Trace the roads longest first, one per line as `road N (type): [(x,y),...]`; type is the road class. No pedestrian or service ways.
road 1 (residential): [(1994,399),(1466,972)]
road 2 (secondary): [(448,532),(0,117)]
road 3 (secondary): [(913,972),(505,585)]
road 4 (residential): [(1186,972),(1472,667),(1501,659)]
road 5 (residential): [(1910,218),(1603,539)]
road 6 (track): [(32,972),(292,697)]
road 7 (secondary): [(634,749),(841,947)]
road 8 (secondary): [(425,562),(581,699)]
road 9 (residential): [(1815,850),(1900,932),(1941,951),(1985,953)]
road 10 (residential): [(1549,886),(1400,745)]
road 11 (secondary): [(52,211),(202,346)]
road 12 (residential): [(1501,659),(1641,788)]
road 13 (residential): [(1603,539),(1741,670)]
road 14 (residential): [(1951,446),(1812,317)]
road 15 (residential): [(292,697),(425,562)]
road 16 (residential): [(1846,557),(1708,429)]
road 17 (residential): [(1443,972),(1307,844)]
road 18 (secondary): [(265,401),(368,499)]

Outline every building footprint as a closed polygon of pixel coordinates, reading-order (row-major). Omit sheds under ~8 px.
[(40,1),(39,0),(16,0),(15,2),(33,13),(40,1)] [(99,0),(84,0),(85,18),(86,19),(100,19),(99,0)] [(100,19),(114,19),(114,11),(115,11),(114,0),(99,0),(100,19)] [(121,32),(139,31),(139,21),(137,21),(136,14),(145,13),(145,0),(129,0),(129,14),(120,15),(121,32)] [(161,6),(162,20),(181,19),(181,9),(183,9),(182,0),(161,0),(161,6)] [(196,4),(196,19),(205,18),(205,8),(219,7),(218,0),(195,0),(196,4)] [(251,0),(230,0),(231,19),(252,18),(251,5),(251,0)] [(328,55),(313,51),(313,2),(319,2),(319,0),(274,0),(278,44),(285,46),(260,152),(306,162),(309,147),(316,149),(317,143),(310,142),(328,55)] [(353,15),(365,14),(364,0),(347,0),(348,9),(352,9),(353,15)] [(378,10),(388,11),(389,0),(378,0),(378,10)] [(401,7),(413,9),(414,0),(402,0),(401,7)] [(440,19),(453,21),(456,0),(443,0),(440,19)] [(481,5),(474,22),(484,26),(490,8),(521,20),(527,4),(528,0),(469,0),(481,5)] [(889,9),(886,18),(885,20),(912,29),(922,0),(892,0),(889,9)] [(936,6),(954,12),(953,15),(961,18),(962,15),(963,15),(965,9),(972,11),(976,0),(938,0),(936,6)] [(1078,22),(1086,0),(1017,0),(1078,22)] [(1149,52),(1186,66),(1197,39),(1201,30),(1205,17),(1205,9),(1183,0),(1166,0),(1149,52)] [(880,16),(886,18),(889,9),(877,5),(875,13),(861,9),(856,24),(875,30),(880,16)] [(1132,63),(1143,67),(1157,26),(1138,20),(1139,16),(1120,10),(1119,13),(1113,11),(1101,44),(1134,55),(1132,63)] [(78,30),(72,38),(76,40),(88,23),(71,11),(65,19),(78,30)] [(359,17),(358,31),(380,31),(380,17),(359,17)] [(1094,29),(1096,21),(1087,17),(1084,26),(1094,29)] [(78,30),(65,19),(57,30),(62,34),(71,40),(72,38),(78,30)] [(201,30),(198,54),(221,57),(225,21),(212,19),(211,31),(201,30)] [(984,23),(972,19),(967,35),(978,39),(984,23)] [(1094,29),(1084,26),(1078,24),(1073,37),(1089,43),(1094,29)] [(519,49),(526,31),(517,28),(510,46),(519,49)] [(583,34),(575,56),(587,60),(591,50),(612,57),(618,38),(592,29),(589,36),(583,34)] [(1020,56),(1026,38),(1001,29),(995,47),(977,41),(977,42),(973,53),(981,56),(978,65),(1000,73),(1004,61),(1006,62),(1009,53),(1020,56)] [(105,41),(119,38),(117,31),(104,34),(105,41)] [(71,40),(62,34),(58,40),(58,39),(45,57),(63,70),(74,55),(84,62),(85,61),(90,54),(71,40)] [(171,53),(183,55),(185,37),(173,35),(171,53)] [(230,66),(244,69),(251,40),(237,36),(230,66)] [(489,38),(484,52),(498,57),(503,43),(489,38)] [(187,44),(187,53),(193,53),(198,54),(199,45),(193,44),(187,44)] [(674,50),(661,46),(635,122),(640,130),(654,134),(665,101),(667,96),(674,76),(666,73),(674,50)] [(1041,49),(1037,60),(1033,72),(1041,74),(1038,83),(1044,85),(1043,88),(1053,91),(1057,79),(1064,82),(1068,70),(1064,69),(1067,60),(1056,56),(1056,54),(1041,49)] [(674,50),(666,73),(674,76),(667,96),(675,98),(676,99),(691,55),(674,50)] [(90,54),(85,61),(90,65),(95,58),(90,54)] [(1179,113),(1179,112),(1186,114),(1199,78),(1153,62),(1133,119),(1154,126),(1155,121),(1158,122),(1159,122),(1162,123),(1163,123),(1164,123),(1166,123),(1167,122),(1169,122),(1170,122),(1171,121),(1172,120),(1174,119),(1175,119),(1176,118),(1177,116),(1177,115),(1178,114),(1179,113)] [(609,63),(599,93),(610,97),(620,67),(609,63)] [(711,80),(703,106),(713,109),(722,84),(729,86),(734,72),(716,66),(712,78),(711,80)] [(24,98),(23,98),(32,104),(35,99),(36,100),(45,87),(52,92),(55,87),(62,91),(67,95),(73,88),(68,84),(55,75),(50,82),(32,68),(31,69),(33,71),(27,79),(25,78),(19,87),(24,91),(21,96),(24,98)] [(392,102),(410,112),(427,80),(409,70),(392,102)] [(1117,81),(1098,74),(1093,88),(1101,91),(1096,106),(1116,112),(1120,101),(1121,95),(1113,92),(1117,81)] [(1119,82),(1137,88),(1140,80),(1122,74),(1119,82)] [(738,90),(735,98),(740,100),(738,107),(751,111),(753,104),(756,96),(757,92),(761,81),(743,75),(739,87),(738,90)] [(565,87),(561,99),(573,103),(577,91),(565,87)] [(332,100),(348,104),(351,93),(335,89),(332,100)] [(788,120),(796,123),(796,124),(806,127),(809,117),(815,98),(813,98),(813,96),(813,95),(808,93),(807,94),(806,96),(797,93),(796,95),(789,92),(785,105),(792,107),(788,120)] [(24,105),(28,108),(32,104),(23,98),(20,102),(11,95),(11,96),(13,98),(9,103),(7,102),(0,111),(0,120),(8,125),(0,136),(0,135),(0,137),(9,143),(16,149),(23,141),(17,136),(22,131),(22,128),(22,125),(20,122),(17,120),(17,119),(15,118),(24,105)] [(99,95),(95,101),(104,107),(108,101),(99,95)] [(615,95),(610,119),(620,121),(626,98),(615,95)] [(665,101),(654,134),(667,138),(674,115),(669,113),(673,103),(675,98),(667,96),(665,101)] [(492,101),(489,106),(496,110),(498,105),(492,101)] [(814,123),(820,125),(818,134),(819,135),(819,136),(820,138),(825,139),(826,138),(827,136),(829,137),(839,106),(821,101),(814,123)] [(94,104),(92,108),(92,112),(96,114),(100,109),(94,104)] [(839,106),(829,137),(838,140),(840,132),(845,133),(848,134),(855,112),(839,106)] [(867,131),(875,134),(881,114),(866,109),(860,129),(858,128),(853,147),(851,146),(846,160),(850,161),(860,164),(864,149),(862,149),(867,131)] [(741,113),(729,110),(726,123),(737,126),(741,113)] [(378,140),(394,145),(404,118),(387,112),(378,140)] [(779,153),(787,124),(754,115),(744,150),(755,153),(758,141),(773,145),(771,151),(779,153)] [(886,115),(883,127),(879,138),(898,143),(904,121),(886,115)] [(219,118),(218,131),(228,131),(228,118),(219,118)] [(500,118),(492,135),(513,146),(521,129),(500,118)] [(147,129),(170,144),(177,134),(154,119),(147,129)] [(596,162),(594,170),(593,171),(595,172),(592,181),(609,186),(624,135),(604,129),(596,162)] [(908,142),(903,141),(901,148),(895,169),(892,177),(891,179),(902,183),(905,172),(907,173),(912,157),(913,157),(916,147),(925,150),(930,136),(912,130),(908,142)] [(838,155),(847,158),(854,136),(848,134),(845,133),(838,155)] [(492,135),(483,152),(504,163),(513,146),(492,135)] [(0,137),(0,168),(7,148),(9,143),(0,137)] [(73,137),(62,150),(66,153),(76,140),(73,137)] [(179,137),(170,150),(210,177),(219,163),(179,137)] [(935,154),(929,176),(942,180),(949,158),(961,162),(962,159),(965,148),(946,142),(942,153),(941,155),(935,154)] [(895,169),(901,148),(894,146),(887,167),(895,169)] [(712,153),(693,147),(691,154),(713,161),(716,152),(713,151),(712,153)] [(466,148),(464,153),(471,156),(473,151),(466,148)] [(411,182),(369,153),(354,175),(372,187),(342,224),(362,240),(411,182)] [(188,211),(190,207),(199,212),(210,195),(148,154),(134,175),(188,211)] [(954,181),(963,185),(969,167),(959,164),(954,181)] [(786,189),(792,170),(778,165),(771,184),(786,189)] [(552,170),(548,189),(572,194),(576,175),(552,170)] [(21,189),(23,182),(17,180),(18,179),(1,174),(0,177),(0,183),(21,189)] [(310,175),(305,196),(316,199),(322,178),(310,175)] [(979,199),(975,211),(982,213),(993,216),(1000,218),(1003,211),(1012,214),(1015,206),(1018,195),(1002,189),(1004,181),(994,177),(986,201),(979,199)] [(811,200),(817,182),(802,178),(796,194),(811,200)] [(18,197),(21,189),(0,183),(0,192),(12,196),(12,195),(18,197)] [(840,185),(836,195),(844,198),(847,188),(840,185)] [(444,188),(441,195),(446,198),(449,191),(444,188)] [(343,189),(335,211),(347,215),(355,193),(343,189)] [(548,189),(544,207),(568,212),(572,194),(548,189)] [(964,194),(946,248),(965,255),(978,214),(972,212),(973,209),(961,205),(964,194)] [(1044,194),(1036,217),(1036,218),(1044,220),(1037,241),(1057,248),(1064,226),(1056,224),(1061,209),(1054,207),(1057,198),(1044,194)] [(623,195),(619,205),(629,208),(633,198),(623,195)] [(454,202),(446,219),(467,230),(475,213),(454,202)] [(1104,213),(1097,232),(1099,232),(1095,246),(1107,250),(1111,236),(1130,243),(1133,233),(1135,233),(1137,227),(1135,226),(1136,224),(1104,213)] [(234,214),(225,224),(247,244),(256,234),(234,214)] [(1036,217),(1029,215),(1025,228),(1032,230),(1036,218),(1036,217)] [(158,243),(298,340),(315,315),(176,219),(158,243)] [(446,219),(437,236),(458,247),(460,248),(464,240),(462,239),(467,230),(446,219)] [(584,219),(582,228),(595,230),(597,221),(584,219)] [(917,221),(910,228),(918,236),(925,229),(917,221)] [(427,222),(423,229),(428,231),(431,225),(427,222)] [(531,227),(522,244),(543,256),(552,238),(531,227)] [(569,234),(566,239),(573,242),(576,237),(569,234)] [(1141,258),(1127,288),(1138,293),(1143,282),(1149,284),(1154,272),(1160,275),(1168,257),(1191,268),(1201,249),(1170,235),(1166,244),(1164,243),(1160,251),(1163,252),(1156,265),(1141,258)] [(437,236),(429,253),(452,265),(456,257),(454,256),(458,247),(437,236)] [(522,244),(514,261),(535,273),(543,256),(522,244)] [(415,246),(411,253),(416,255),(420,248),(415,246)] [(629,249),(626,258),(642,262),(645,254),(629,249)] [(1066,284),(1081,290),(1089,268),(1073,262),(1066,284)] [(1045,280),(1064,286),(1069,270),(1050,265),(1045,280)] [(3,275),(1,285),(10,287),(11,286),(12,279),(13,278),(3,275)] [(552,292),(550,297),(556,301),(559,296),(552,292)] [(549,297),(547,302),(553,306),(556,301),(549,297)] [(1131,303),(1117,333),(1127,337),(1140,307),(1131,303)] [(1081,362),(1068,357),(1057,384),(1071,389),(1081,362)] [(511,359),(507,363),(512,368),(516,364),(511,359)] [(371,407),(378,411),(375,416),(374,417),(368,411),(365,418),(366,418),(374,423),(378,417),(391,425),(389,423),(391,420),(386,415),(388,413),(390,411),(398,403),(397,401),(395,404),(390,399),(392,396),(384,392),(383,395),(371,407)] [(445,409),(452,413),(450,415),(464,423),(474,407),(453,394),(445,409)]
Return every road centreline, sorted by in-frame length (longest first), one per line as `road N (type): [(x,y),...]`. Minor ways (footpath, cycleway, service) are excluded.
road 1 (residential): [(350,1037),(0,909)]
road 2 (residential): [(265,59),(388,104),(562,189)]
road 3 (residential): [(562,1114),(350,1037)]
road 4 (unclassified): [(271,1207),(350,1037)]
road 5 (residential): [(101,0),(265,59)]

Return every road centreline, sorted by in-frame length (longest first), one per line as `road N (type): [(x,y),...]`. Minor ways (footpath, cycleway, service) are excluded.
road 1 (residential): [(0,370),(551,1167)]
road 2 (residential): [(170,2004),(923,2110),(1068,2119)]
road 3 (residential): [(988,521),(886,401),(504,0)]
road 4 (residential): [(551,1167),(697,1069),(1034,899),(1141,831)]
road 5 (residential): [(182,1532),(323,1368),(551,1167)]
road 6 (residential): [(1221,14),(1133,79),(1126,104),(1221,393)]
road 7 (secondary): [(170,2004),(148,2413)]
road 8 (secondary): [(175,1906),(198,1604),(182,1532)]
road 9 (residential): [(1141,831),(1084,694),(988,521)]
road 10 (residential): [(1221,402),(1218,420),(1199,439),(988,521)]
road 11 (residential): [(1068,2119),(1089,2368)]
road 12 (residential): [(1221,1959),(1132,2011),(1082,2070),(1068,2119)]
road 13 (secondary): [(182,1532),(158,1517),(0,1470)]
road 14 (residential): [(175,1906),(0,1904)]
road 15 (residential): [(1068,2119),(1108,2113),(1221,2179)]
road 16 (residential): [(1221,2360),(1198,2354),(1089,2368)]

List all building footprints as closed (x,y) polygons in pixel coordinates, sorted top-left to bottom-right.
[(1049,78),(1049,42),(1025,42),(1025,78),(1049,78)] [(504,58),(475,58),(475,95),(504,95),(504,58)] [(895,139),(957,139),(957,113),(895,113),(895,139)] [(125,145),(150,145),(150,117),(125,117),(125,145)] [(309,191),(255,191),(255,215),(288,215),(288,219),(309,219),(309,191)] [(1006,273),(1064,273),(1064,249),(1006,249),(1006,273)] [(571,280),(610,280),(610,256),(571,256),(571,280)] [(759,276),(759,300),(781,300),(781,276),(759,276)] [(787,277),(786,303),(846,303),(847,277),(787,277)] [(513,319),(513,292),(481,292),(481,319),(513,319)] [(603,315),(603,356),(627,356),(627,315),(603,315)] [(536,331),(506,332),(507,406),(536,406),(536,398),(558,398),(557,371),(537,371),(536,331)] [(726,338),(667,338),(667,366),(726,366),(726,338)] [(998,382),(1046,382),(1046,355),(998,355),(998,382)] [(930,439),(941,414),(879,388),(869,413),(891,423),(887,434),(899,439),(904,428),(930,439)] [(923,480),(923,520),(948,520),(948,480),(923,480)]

## Problem details
Extract all lines from the material above that include the word "pixel".

## Solution to the exercise
Outline every building footprint as a closed polygon of pixel coordinates, reading-order (row-major). Omit sheds under ~8 px.
List all building footprints as closed (x,y) polygons in pixel coordinates, sorted top-left to bottom-right.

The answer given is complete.